**WHAT YOU NEED TO DO**
Go through the material and return every line that contains the string "purple".

**THE DATA**
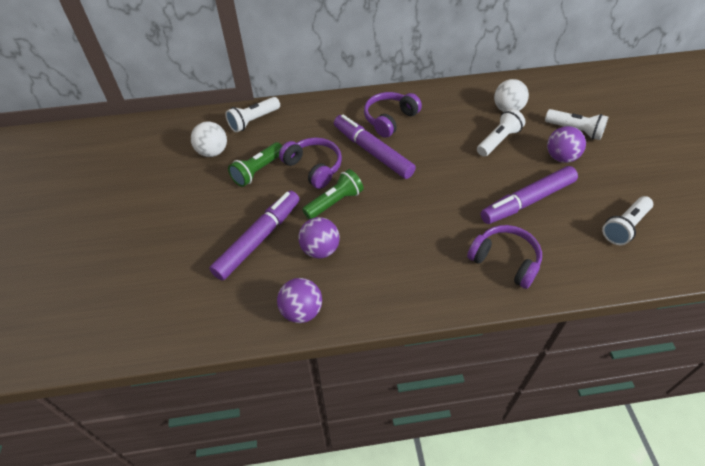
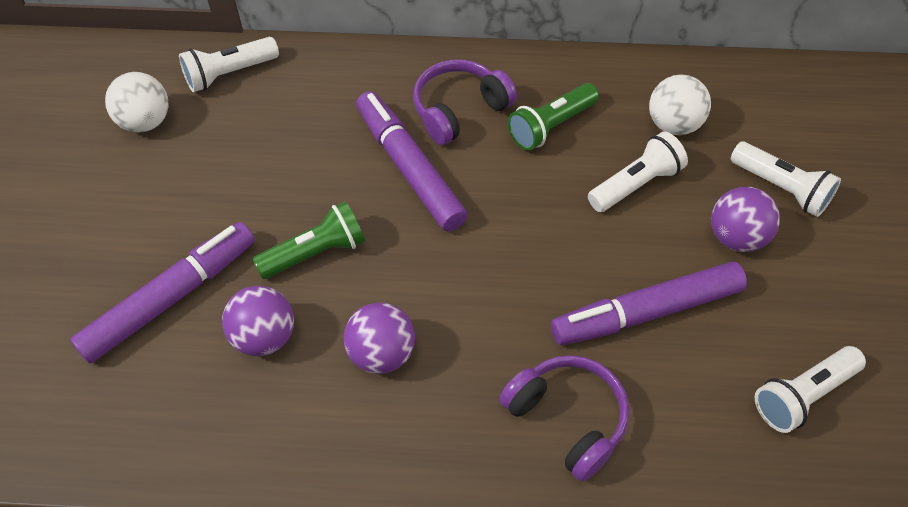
camera: 10 degrees right, 5 degrees up
(257, 171) = (207, 170): green flashlight -> green flashlight (551, 126)
(301, 311) = (200, 443): purple ball -> purple ball (381, 353)
(314, 167) = (301, 181): purple headphones -> none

**SOLUTION TO THE PROBLEM**
(301, 311) = (200, 443): purple ball -> purple ball (381, 353)
(314, 167) = (301, 181): purple headphones -> none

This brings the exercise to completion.